> [Task description]: With the pictures left out, repeat every entry that follows exactly.

[Scene image comparisons]
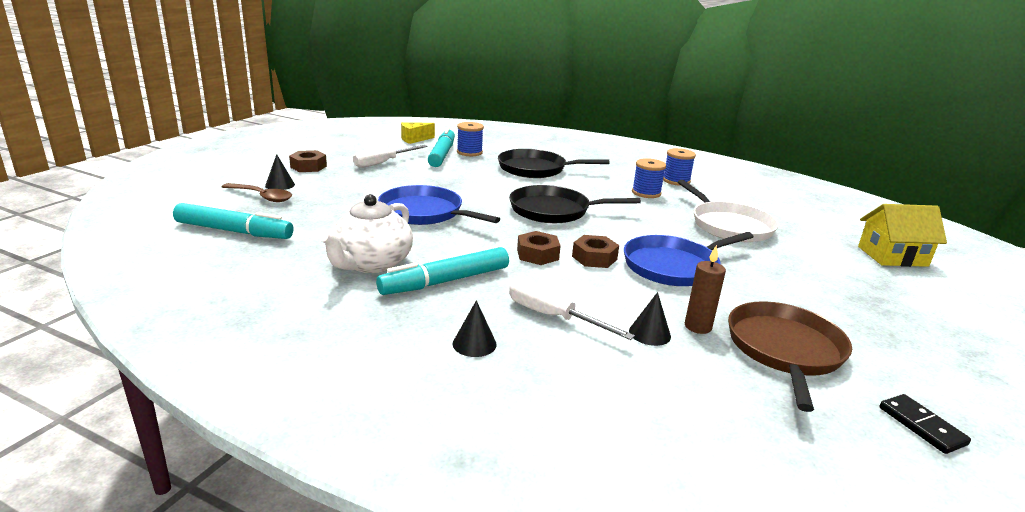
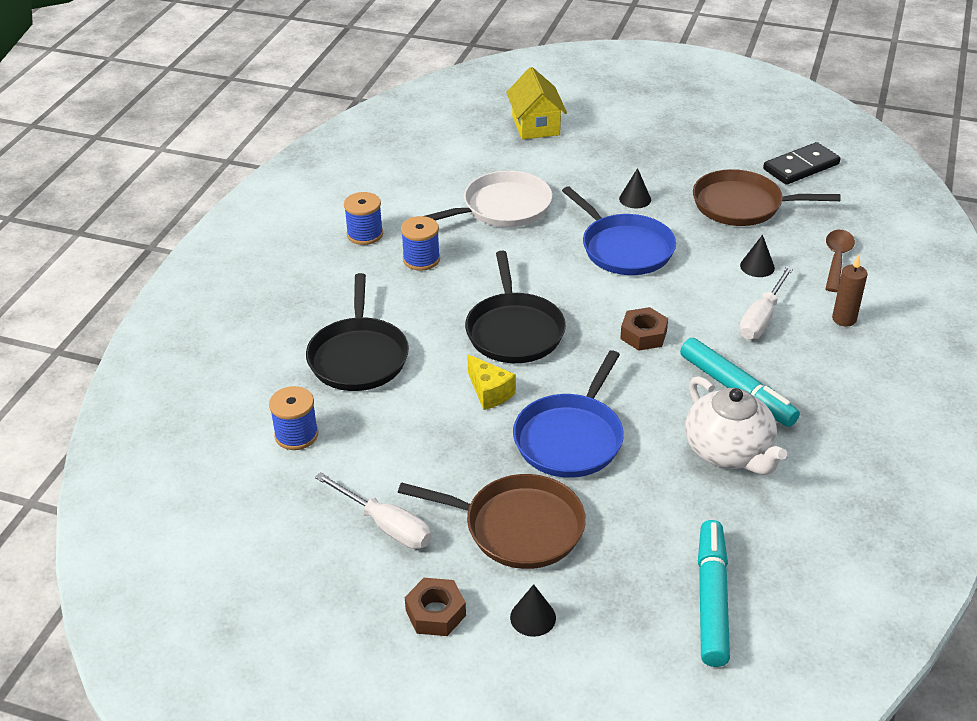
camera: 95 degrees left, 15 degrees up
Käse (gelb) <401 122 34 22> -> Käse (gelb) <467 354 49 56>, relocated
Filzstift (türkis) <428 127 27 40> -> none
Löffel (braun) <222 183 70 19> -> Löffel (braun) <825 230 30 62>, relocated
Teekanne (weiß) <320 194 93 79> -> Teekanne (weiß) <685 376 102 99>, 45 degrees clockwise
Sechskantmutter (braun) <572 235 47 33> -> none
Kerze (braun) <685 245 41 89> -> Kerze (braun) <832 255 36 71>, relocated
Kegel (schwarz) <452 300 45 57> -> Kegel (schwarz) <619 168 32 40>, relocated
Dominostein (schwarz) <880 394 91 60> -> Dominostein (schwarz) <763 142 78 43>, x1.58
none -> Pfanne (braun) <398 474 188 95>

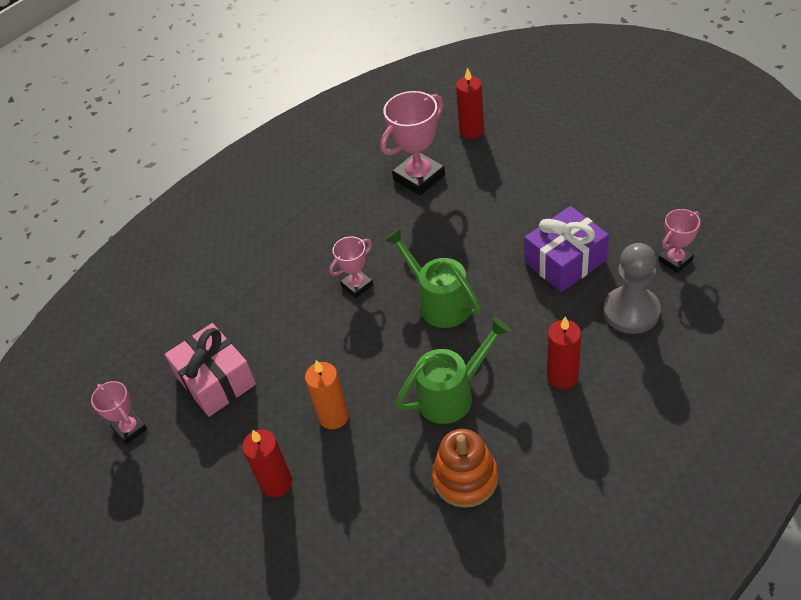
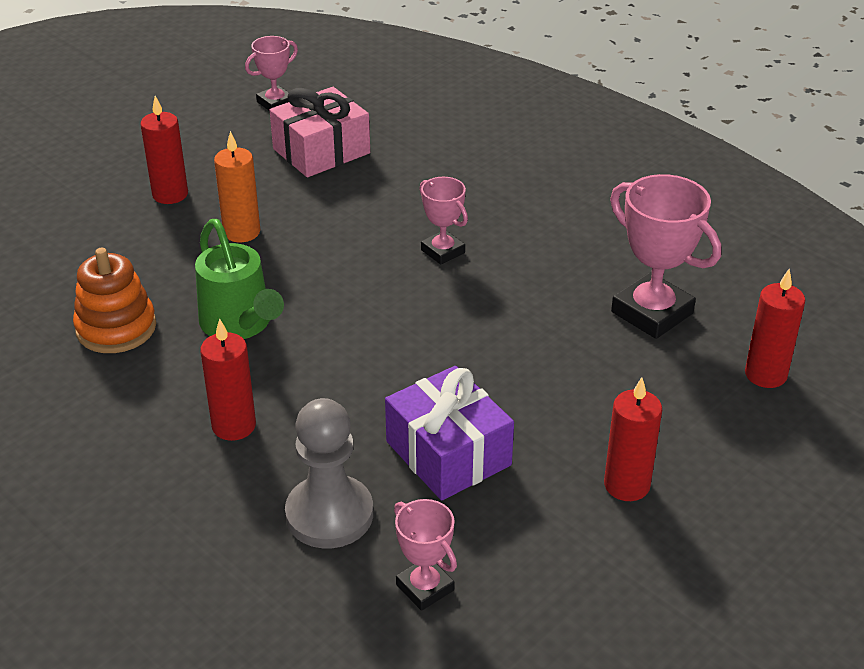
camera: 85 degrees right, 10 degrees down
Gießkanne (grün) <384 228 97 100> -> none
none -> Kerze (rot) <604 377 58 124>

> [Your solution]:
camera: 95 degrees left, 15 degrees up
Käse (gelb) <401 122 34 22> -> Käse (gelb) <467 354 49 56>, relocated
Filzstift (türkis) <428 127 27 40> -> none
Löffel (braun) <222 183 70 19> -> Löffel (braun) <825 230 30 62>, relocated
Teekanne (weiß) <320 194 93 79> -> Teekanne (weiß) <685 376 102 99>, 45 degrees clockwise
Sechskantmutter (braun) <572 235 47 33> -> none
Kerze (braun) <685 245 41 89> -> Kerze (braun) <832 255 36 71>, relocated
Kegel (schwarz) <452 300 45 57> -> Kegel (schwarz) <619 168 32 40>, relocated
Dominostein (schwarz) <880 394 91 60> -> Dominostein (schwarz) <763 142 78 43>, x1.58
none -> Pfanne (braun) <398 474 188 95>

camera: 85 degrees right, 10 degrees down
Gießkanne (grün) <384 228 97 100> -> none
none -> Kerze (rot) <604 377 58 124>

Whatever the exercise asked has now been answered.